DESCRIPTION OF THE TASK →
Return each line below that contains the string "kern".

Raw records

╔══

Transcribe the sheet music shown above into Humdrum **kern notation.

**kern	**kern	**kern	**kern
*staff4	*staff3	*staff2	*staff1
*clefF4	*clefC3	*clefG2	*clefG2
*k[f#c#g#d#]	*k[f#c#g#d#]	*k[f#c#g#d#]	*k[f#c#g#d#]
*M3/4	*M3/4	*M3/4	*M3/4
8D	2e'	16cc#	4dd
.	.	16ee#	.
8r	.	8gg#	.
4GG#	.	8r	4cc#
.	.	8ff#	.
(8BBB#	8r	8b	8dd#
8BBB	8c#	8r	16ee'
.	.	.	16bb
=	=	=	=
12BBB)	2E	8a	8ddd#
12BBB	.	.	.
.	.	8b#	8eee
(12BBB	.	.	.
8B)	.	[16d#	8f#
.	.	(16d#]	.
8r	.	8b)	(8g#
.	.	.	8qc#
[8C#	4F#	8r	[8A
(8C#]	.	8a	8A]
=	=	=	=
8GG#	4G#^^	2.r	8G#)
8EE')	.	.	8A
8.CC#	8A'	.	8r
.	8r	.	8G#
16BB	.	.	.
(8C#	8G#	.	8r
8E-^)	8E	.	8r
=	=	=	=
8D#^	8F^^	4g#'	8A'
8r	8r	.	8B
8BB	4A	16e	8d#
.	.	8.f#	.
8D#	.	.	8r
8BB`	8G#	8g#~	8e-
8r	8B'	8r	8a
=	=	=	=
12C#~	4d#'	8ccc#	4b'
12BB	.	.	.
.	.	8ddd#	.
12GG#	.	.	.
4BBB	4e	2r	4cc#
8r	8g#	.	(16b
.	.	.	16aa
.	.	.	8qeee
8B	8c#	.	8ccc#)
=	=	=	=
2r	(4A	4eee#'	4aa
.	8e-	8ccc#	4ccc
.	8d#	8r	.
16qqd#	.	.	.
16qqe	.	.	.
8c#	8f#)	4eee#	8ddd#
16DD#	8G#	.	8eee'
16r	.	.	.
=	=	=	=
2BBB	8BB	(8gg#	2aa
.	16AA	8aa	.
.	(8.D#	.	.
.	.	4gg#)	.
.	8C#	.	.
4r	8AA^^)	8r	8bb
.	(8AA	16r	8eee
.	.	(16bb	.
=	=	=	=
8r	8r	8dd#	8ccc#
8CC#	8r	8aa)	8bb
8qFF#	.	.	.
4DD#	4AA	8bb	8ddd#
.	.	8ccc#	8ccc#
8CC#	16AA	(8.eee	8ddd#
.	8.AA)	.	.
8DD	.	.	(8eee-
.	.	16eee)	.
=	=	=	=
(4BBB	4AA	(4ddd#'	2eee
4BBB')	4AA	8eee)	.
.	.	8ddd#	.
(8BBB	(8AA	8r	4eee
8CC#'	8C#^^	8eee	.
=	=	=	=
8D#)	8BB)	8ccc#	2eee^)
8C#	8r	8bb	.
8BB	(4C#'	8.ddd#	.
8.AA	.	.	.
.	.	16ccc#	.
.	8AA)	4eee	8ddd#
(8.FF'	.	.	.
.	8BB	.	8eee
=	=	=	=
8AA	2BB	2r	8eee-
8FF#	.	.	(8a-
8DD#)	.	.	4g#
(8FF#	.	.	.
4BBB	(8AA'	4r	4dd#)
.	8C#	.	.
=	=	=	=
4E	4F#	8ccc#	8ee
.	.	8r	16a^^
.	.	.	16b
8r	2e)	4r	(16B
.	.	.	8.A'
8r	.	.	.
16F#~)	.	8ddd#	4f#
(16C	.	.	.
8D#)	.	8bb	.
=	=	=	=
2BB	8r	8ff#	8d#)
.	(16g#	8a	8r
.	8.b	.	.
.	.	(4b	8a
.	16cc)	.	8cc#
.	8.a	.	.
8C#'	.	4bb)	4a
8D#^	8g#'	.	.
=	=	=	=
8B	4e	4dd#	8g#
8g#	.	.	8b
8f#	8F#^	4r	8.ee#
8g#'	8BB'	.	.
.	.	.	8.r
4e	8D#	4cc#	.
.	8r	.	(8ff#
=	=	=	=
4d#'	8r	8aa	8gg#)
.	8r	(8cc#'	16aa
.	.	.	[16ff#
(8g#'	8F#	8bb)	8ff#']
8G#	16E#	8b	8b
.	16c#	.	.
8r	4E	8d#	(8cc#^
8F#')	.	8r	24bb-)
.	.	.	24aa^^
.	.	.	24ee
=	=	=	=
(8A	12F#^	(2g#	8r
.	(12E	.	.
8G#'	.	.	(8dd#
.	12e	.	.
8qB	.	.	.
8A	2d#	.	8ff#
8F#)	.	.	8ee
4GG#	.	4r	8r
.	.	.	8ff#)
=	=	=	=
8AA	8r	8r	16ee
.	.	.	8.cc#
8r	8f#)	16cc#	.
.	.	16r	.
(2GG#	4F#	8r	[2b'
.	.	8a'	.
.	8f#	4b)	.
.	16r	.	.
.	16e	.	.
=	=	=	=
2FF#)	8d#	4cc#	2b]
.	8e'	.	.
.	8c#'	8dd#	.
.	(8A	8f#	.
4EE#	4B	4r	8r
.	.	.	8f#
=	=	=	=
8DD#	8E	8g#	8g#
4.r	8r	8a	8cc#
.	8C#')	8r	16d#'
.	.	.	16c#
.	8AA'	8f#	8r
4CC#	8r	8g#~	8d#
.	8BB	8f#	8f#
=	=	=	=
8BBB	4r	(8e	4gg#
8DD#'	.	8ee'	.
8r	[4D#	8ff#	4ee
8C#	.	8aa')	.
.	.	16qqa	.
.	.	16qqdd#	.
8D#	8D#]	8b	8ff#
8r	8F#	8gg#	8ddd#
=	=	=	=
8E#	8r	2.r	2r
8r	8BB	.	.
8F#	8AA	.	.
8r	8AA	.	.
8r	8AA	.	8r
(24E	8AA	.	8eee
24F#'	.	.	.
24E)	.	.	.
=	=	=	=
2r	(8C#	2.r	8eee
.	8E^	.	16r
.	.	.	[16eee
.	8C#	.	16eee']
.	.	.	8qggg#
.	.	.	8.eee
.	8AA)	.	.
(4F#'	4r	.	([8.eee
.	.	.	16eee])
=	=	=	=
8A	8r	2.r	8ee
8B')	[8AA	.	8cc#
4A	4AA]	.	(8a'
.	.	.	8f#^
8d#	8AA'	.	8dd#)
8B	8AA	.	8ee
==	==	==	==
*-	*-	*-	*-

╚══

RESPONSE TO THIS TASK →
Transcribe the sheet music shown above into Humdrum **kern notation.
**kern	**kern	**kern	**kern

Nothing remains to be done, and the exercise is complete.